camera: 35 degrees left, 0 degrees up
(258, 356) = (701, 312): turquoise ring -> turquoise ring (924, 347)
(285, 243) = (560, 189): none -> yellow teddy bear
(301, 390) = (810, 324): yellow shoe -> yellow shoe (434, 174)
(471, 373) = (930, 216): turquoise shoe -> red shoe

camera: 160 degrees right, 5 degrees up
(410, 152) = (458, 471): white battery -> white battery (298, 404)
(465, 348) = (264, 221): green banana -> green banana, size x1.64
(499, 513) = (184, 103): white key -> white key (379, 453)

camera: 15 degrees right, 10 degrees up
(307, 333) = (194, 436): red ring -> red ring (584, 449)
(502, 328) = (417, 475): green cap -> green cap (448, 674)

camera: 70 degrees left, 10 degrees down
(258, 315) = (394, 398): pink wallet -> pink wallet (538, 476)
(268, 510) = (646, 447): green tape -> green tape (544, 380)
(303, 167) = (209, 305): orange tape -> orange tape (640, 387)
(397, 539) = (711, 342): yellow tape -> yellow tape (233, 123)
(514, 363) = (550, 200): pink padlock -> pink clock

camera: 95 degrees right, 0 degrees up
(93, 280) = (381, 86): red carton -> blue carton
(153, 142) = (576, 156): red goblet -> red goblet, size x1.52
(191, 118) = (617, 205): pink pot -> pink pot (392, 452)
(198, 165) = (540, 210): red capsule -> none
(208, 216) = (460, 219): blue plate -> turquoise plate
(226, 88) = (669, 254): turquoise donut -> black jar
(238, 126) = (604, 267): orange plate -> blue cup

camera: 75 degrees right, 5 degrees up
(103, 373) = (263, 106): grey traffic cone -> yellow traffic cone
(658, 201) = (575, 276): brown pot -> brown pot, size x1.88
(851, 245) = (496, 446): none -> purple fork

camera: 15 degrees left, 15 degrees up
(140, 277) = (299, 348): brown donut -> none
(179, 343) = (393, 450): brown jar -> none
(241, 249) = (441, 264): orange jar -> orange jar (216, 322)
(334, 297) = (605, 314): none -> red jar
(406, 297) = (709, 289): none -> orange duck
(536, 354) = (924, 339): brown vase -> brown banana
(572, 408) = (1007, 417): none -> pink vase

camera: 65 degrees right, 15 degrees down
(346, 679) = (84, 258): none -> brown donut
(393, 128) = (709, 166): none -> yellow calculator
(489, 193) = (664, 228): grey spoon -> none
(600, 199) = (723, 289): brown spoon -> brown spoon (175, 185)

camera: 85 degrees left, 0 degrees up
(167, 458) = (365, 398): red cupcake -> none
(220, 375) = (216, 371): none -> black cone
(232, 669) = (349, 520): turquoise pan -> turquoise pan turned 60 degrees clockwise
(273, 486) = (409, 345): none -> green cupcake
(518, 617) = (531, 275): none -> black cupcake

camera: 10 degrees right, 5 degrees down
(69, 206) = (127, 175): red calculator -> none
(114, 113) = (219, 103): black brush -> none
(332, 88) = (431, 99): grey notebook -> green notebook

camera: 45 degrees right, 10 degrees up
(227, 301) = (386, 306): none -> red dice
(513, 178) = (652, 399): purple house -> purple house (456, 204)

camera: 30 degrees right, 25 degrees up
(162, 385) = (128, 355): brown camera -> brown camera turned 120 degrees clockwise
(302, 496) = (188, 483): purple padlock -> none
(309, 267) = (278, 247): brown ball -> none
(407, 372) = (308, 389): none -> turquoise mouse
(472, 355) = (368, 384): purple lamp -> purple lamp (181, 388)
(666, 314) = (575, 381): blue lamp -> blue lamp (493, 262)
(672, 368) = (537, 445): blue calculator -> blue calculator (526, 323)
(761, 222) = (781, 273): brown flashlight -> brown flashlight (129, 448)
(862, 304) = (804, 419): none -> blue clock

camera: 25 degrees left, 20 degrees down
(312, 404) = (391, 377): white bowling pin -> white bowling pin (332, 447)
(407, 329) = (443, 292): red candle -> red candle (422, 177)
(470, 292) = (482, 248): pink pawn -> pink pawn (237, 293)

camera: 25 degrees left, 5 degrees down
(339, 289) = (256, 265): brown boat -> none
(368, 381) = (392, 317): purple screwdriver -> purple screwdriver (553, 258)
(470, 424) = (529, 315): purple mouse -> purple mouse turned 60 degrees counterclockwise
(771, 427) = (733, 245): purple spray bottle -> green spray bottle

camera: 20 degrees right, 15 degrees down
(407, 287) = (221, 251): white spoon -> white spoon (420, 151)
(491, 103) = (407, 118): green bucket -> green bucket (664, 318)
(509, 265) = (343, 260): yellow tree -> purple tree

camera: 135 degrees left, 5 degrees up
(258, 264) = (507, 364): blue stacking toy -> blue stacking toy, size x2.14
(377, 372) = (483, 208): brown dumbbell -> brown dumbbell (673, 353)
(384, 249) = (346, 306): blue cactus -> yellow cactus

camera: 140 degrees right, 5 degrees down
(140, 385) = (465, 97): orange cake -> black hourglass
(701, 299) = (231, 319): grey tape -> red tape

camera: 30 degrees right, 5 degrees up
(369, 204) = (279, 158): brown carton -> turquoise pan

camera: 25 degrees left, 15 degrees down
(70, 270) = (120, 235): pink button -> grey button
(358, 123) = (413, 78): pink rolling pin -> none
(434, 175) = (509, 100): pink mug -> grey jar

#####

◆ **ACTIVITY**
The answer must be the complete listing, repeated exactly.

◆ **EXERCISE ANSWER**
camera: 35 degrees left, 0 degrees up
(258, 356) = (701, 312): turquoise ring -> turquoise ring (924, 347)
(285, 243) = (560, 189): none -> yellow teddy bear
(301, 390) = (810, 324): yellow shoe -> yellow shoe (434, 174)
(471, 373) = (930, 216): turquoise shoe -> red shoe

camera: 160 degrees right, 5 degrees up
(410, 152) = (458, 471): white battery -> white battery (298, 404)
(465, 348) = (264, 221): green banana -> green banana, size x1.64
(499, 513) = (184, 103): white key -> white key (379, 453)

camera: 15 degrees right, 10 degrees up
(307, 333) = (194, 436): red ring -> red ring (584, 449)
(502, 328) = (417, 475): green cap -> green cap (448, 674)

camera: 70 degrees left, 10 degrees down
(258, 315) = (394, 398): pink wallet -> pink wallet (538, 476)
(268, 510) = (646, 447): green tape -> green tape (544, 380)
(303, 167) = (209, 305): orange tape -> orange tape (640, 387)
(397, 539) = (711, 342): yellow tape -> yellow tape (233, 123)
(514, 363) = (550, 200): pink padlock -> pink clock

camera: 95 degrees right, 0 degrees up
(93, 280) = (381, 86): red carton -> blue carton
(153, 142) = (576, 156): red goblet -> red goblet, size x1.52
(191, 118) = (617, 205): pink pot -> pink pot (392, 452)
(198, 165) = (540, 210): red capsule -> none
(208, 216) = (460, 219): blue plate -> turquoise plate
(226, 88) = (669, 254): turquoise donut -> black jar
(238, 126) = (604, 267): orange plate -> blue cup

camera: 75 degrees right, 5 degrees up
(103, 373) = (263, 106): grey traffic cone -> yellow traffic cone
(658, 201) = (575, 276): brown pot -> brown pot, size x1.88
(851, 245) = (496, 446): none -> purple fork

camera: 15 degrees left, 15 degrees up
(140, 277) = (299, 348): brown donut -> none
(179, 343) = (393, 450): brown jar -> none
(241, 249) = (441, 264): orange jar -> orange jar (216, 322)
(334, 297) = (605, 314): none -> red jar
(406, 297) = (709, 289): none -> orange duck
(536, 354) = (924, 339): brown vase -> brown banana
(572, 408) = (1007, 417): none -> pink vase

camera: 65 degrees right, 15 degrees down
(346, 679) = (84, 258): none -> brown donut
(393, 128) = (709, 166): none -> yellow calculator
(489, 193) = (664, 228): grey spoon -> none
(600, 199) = (723, 289): brown spoon -> brown spoon (175, 185)

camera: 85 degrees left, 0 degrees up
(167, 458) = (365, 398): red cupcake -> none
(220, 375) = (216, 371): none -> black cone
(232, 669) = (349, 520): turquoise pan -> turquoise pan turned 60 degrees clockwise
(273, 486) = (409, 345): none -> green cupcake
(518, 617) = (531, 275): none -> black cupcake

camera: 10 degrees right, 5 degrees down
(69, 206) = (127, 175): red calculator -> none
(114, 113) = (219, 103): black brush -> none
(332, 88) = (431, 99): grey notebook -> green notebook

camera: 45 degrees right, 10 degrees up
(227, 301) = (386, 306): none -> red dice
(513, 178) = (652, 399): purple house -> purple house (456, 204)

camera: 30 degrees right, 25 degrees up
(162, 385) = (128, 355): brown camera -> brown camera turned 120 degrees clockwise
(302, 496) = (188, 483): purple padlock -> none
(309, 267) = (278, 247): brown ball -> none
(407, 372) = (308, 389): none -> turquoise mouse
(472, 355) = (368, 384): purple lamp -> purple lamp (181, 388)
(666, 314) = (575, 381): blue lamp -> blue lamp (493, 262)
(672, 368) = (537, 445): blue calculator -> blue calculator (526, 323)
(761, 222) = (781, 273): brown flashlight -> brown flashlight (129, 448)
(862, 304) = (804, 419): none -> blue clock

camera: 25 degrees left, 20 degrees down
(312, 404) = (391, 377): white bowling pin -> white bowling pin (332, 447)
(407, 329) = (443, 292): red candle -> red candle (422, 177)
(470, 292) = (482, 248): pink pawn -> pink pawn (237, 293)

camera: 25 degrees left, 5 degrees down
(339, 289) = (256, 265): brown boat -> none
(368, 381) = (392, 317): purple screwdriver -> purple screwdriver (553, 258)
(470, 424) = (529, 315): purple mouse -> purple mouse turned 60 degrees counterclockwise
(771, 427) = (733, 245): purple spray bottle -> green spray bottle

camera: 20 degrees right, 15 degrees down
(407, 287) = (221, 251): white spoon -> white spoon (420, 151)
(491, 103) = (407, 118): green bucket -> green bucket (664, 318)
(509, 265) = (343, 260): yellow tree -> purple tree

camera: 135 degrees left, 5 degrees up
(258, 264) = (507, 364): blue stacking toy -> blue stacking toy, size x2.14
(377, 372) = (483, 208): brown dumbbell -> brown dumbbell (673, 353)
(384, 249) = (346, 306): blue cactus -> yellow cactus

camera: 140 degrees right, 5 degrees down
(140, 385) = (465, 97): orange cake -> black hourglass
(701, 299) = (231, 319): grey tape -> red tape

camera: 30 degrees right, 5 degrees up
(369, 204) = (279, 158): brown carton -> turquoise pan

camera: 25 degrees left, 15 degrees down
(70, 270) = (120, 235): pink button -> grey button
(358, 123) = (413, 78): pink rolling pin -> none
(434, 175) = (509, 100): pink mug -> grey jar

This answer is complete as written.